In the records below, find every line that contains "brown" and list it.
☆ ☆ ☆ ☆ ☆
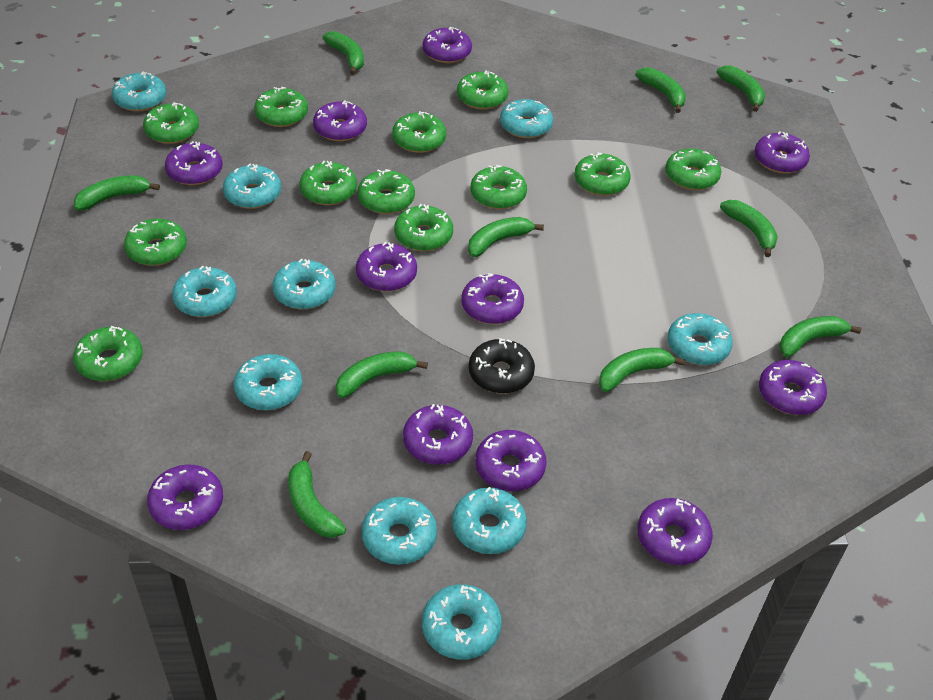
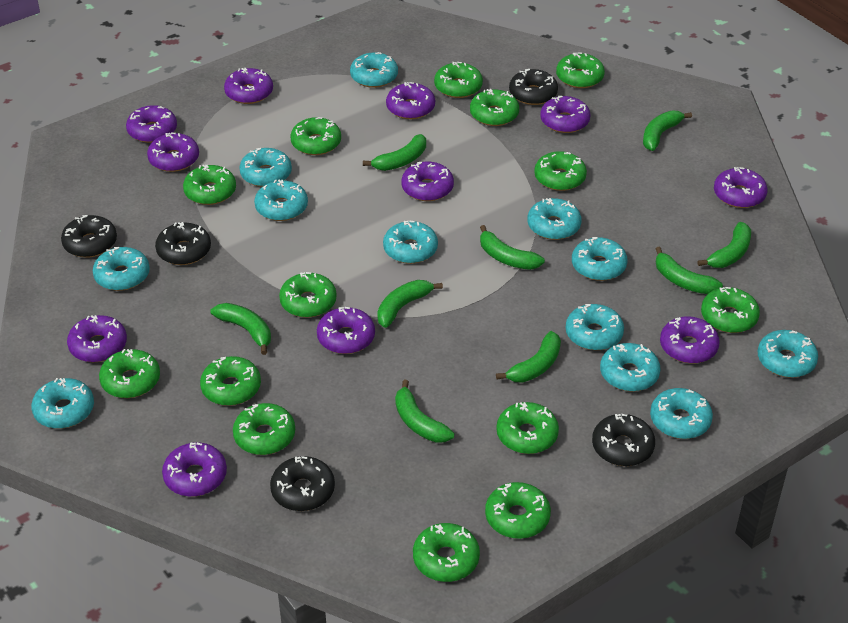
black donut: 1 -> 5
green banana: 10 -> 9
green donut: 12 -> 14
turquoise donut: 10 -> 12

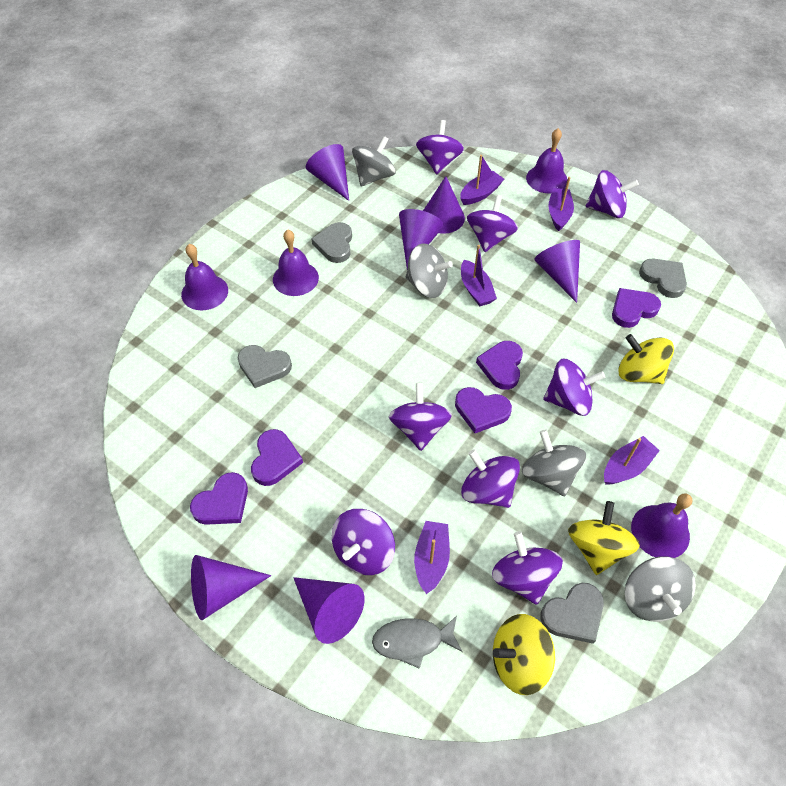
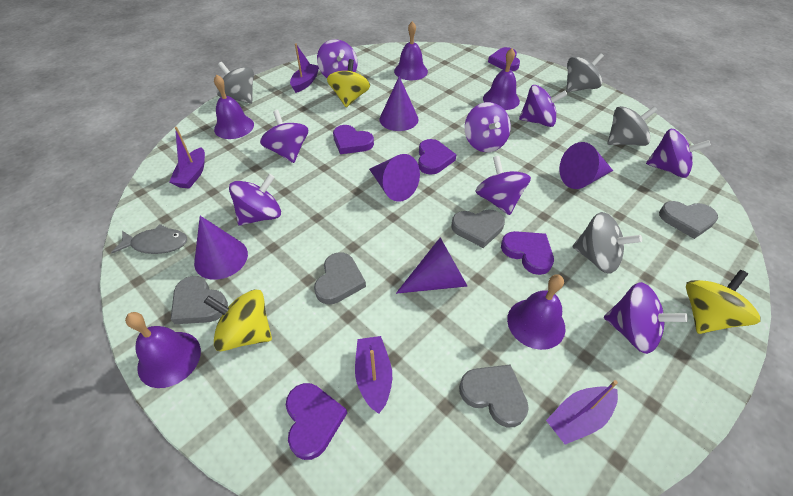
grey heart: 4 -> 5
purple bell: 4 -> 5
purple boat: 5 -> 4
purple cone: 6 -> 5

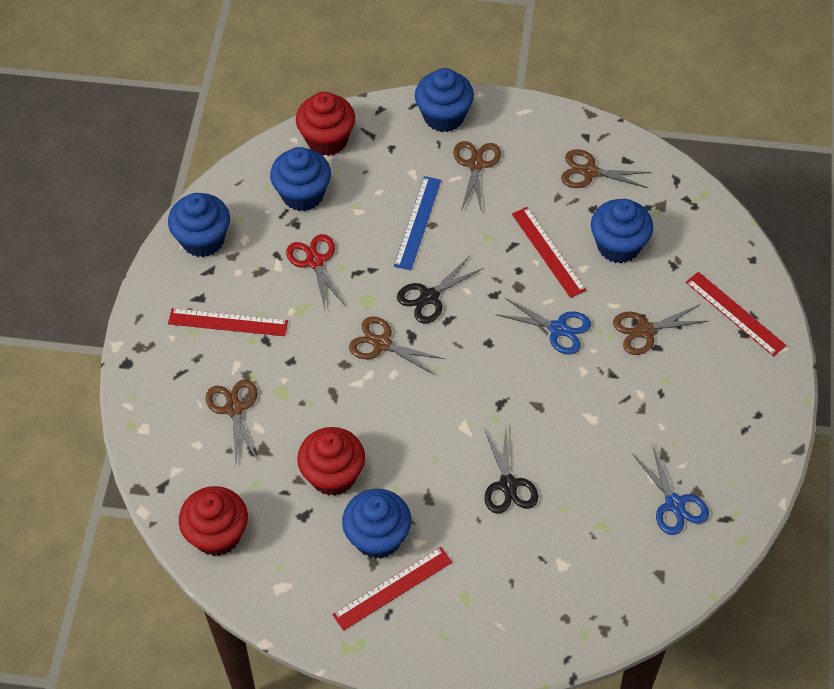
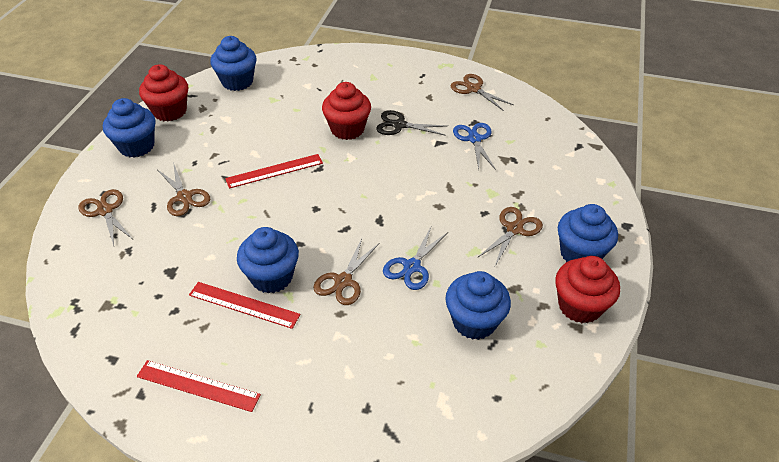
black scissors: 2 -> 1
blue ruler: 1 -> 0
red ruler: 4 -> 3
red scissors: 1 -> 0

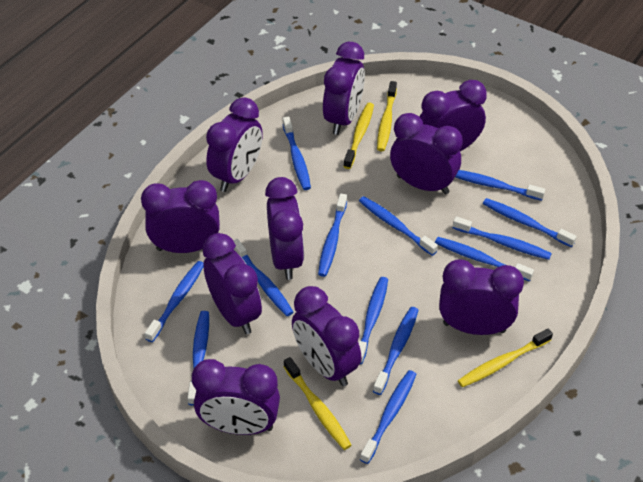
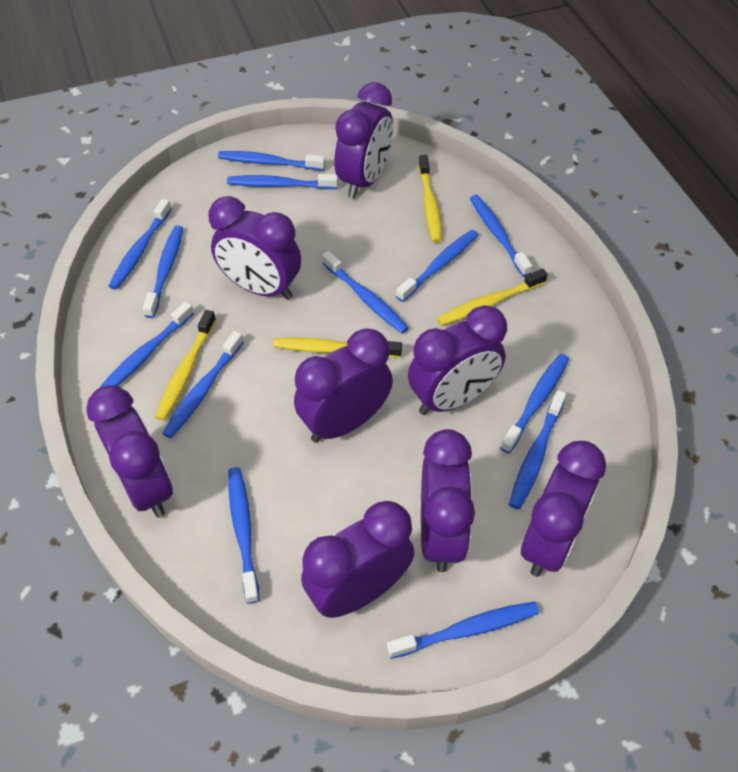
purple clock: 10 -> 8

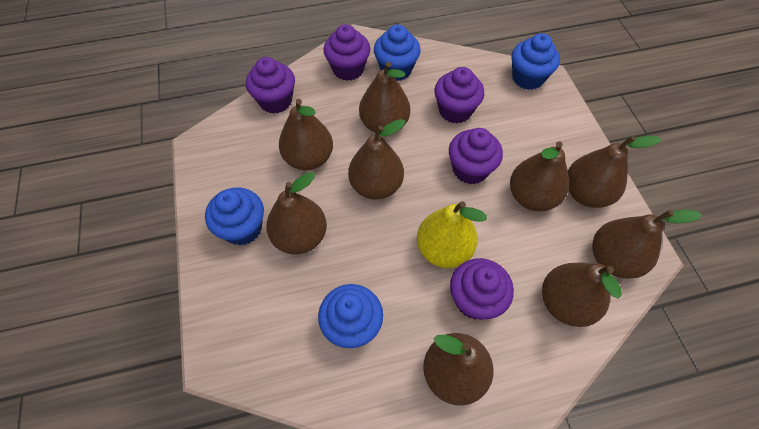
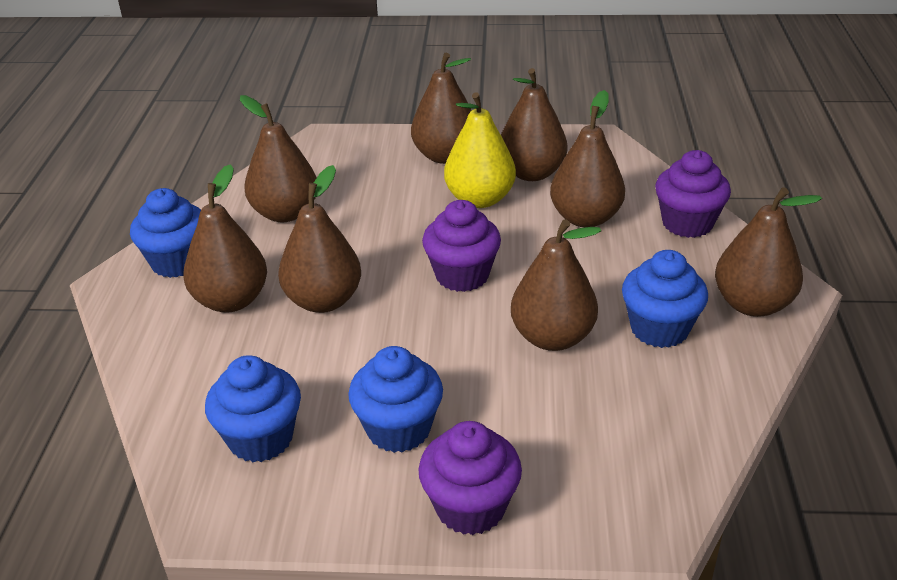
brown pear: 9 -> 8
purple cupcake: 5 -> 3

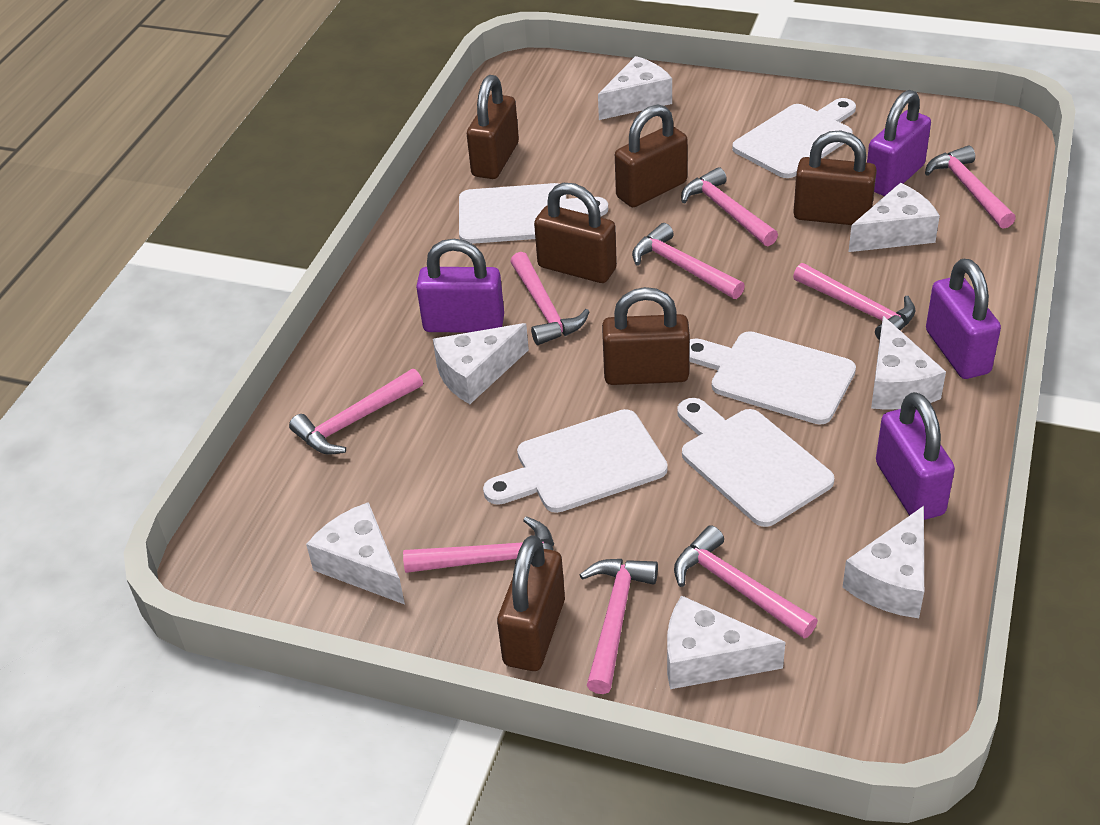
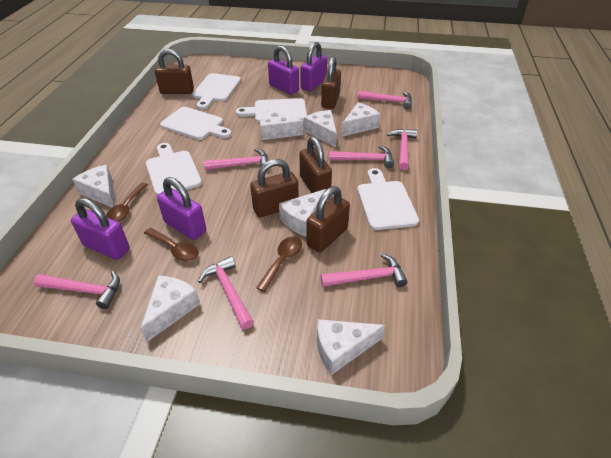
brown padlock: 6 -> 5
brown spoon: 0 -> 3
pink hammer: 9 -> 7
☆ ☆ ☆ ☆ ☆
## Solution to the problem
brown pear: 9 -> 8
brown padlock: 6 -> 5
brown spoon: 0 -> 3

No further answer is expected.